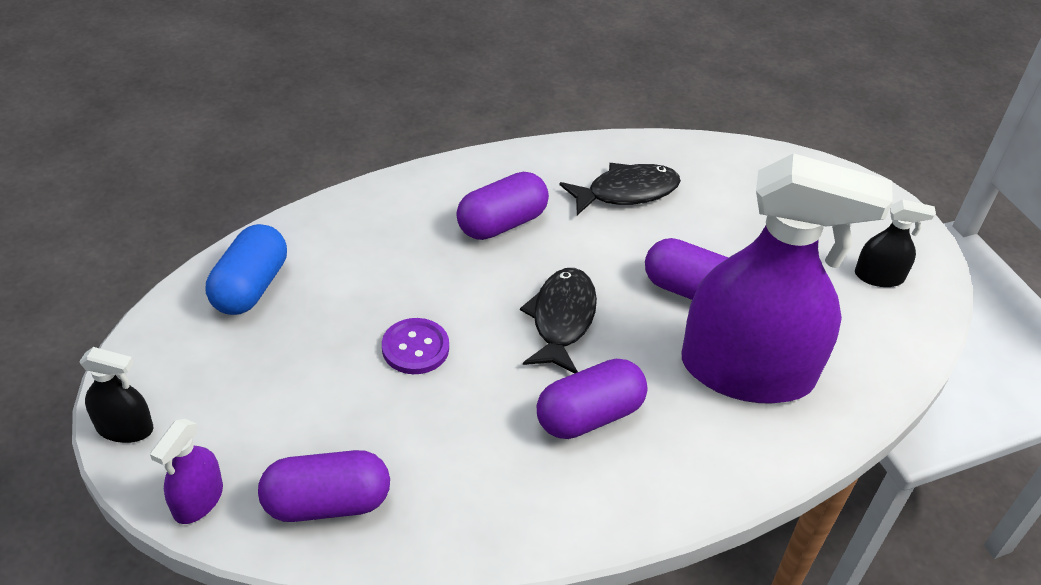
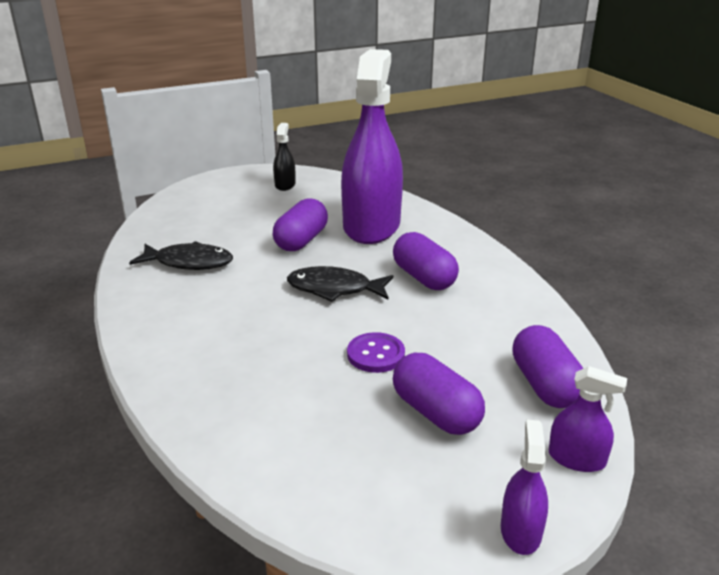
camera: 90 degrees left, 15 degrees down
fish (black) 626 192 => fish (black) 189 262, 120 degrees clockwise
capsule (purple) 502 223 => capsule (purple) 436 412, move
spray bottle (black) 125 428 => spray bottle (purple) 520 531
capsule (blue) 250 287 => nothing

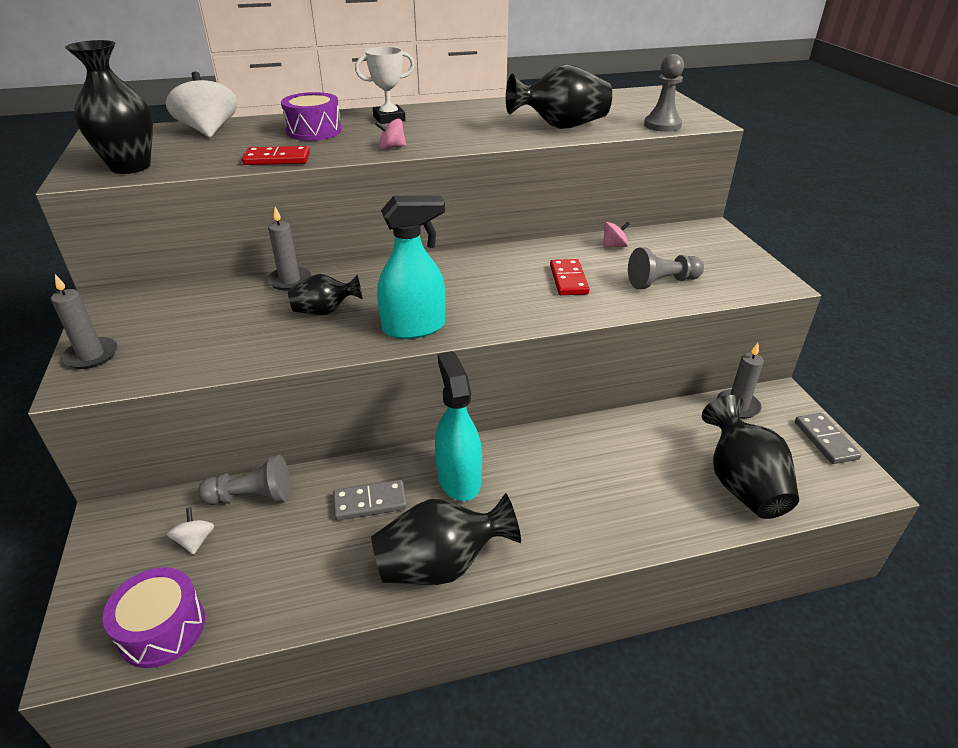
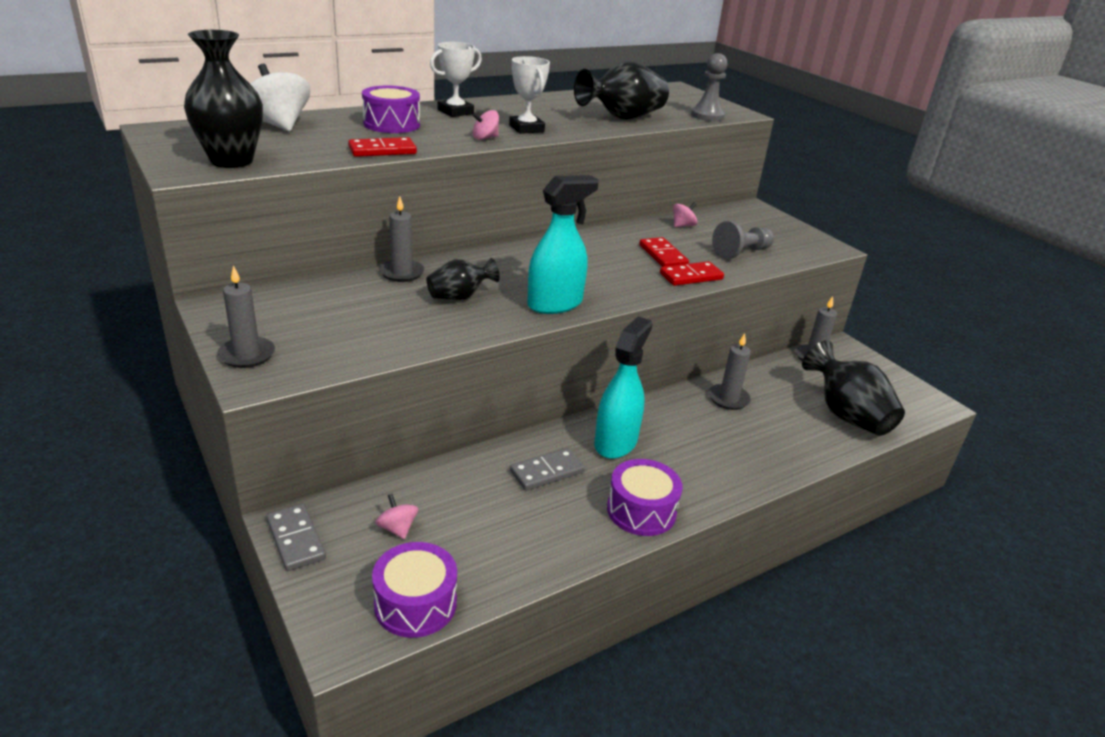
camera: 20 degrees left, 5 degrees down
domino (grey) 825 440 => domino (grey) 295 539, move
spinning top (white) 195 541 => spinning top (pink) 397 528
nothing => trophy (white) 526 129
spray bottle (turquoise) 458 479 => spray bottle (turquoise) 616 442, 60 degrees clockwise
vase (black) 441 565 => drum (purple) 641 510
nothing => domino (red) 691 276
nothing => candle (grey) 728 399
pawn (grey) 252 497 => nothing

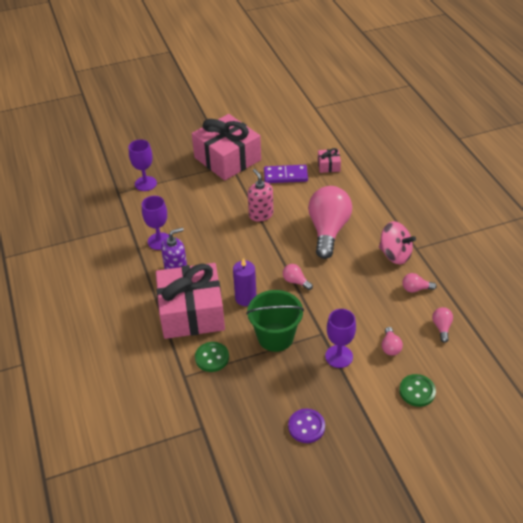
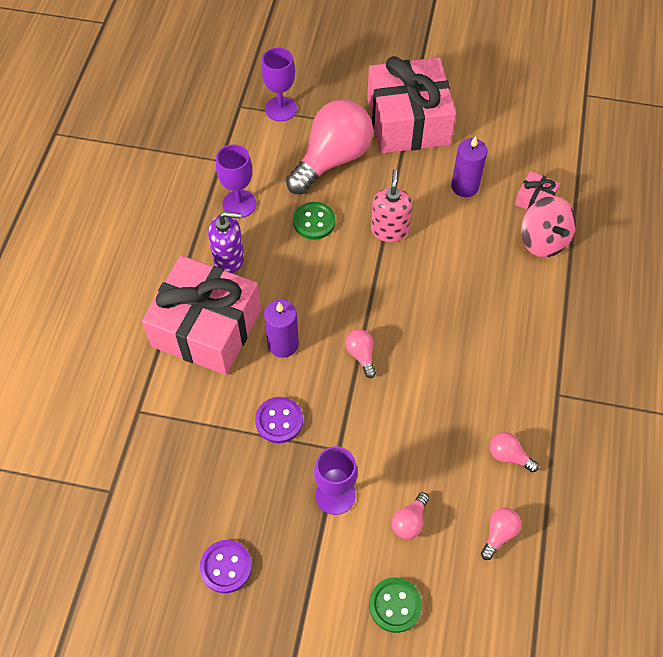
camera: 30 degrees right, 15 degrees up
bucket (green) 275 337 => button (purple) 279 421
light bulb (pink) 328 230 => light bulb (pink) 332 159, move
button (green) 212 358 => button (green) 314 222, move
domino (purple) 285 176 => candle (purple) 465 186
spinning top (pink) 395 254 => spinning top (pink) 543 240, move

### PROBLEM:
The whole of the data needs to be copied word for word, though not its pictures.

### TASK RESULT:
camera: 90 degrees left, 15 degrees down
fish (black) 626 192 => fish (black) 189 262, 120 degrees clockwise
capsule (purple) 502 223 => capsule (purple) 436 412, move
spray bottle (black) 125 428 => spray bottle (purple) 520 531
capsule (blue) 250 287 => nothing

camera: 20 degrees left, 5 degrees down
domino (grey) 825 440 => domino (grey) 295 539, move
spinning top (white) 195 541 => spinning top (pink) 397 528
nothing => trophy (white) 526 129
spray bottle (turquoise) 458 479 => spray bottle (turquoise) 616 442, 60 degrees clockwise
vase (black) 441 565 => drum (purple) 641 510
nothing => domino (red) 691 276
nothing => candle (grey) 728 399
pawn (grey) 252 497 => nothing

camera: 30 degrees right, 15 degrees up
bucket (green) 275 337 => button (purple) 279 421
light bulb (pink) 328 230 => light bulb (pink) 332 159, move
button (green) 212 358 => button (green) 314 222, move
domino (purple) 285 176 => candle (purple) 465 186
spinning top (pink) 395 254 => spinning top (pink) 543 240, move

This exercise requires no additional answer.